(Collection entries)
"""

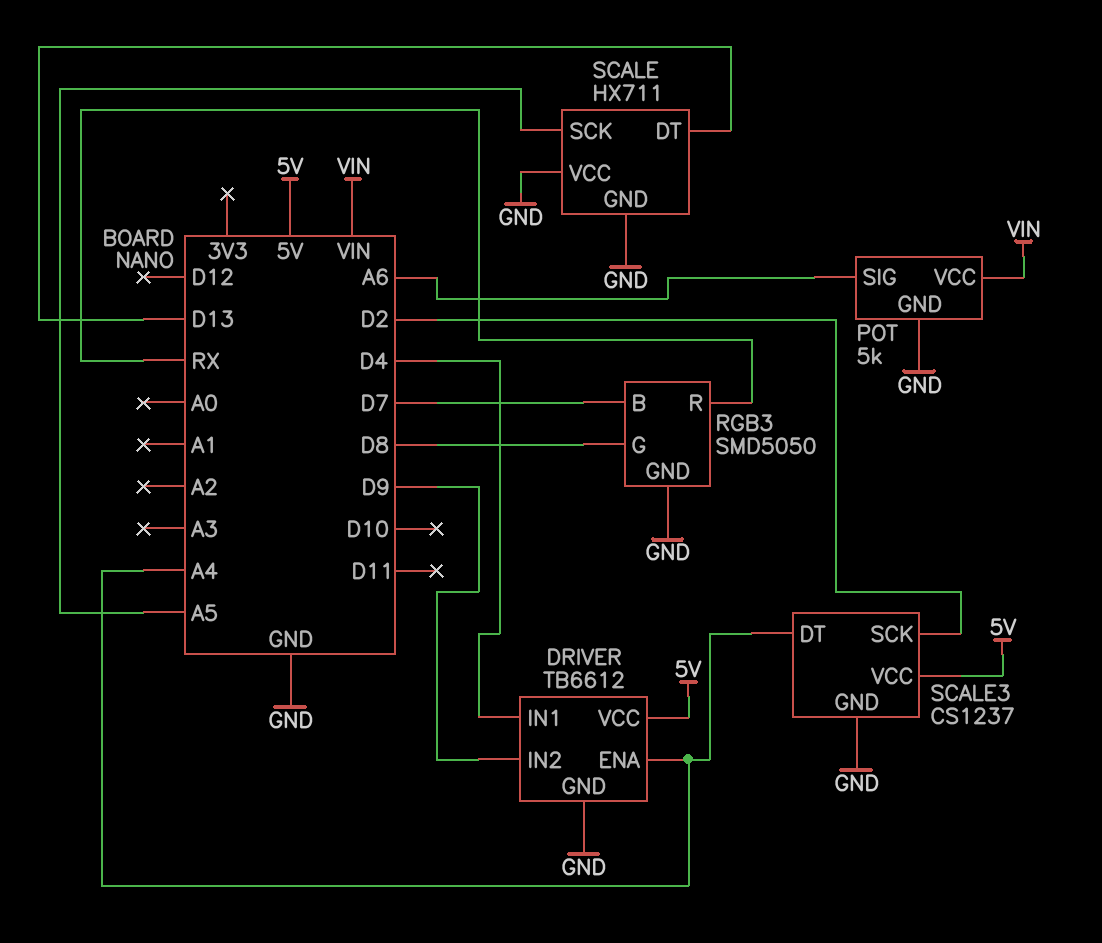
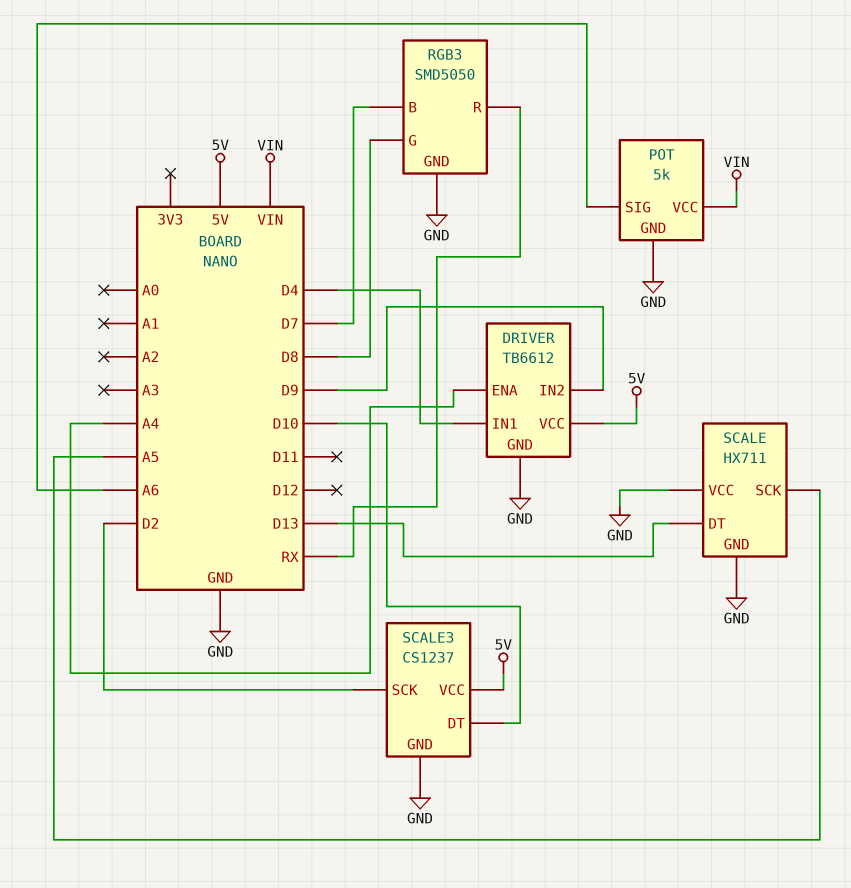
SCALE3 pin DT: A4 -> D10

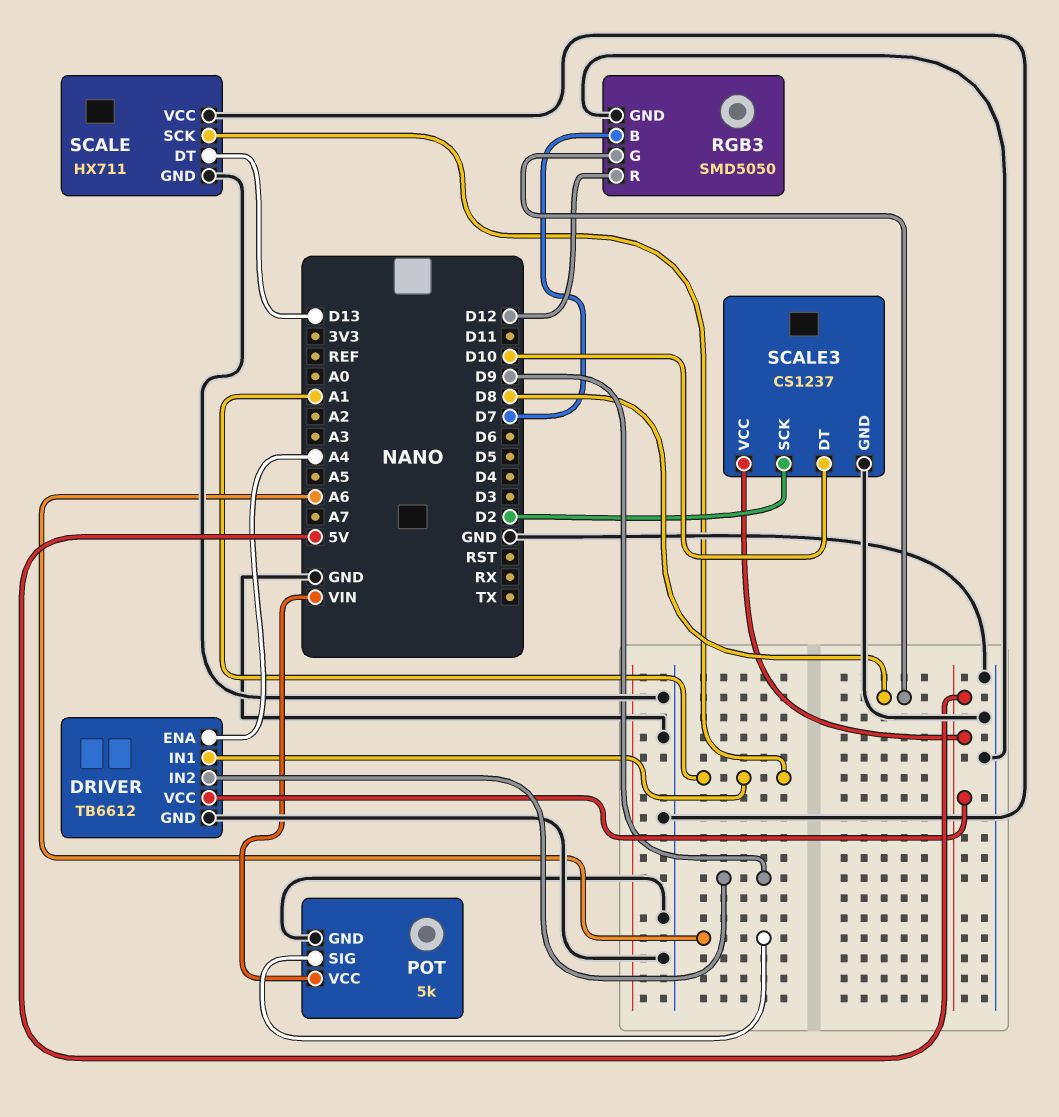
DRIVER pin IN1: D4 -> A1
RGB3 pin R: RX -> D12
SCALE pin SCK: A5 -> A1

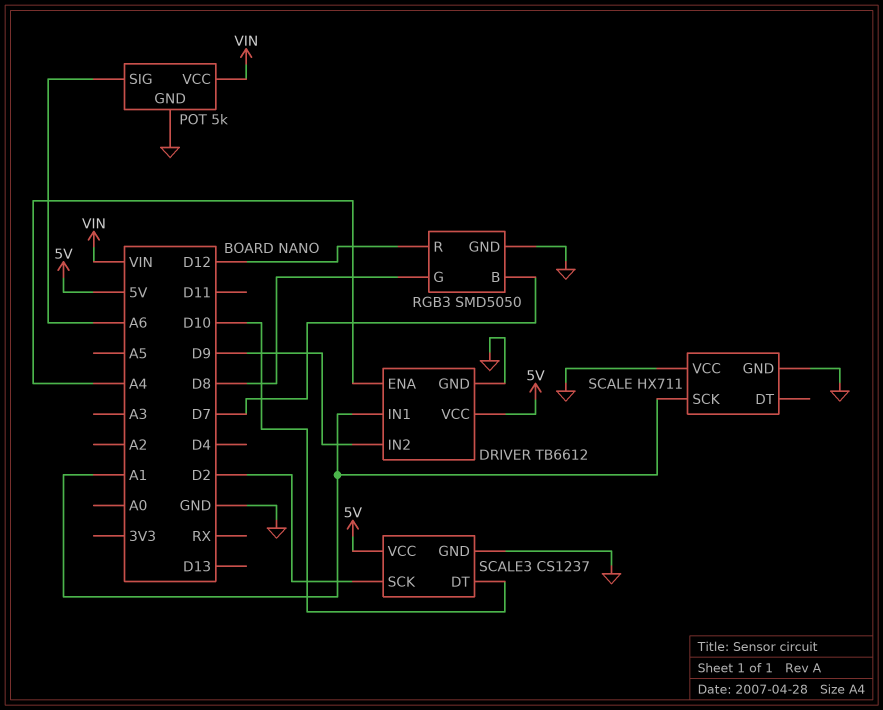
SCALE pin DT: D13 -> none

"""

Required action = Please set down the records above word for word and omit their pictures.

Written answer =
SCALE3 pin DT: A4 -> D10

DRIVER pin IN1: D4 -> A1
RGB3 pin R: RX -> D12
SCALE pin SCK: A5 -> A1

SCALE pin DT: D13 -> none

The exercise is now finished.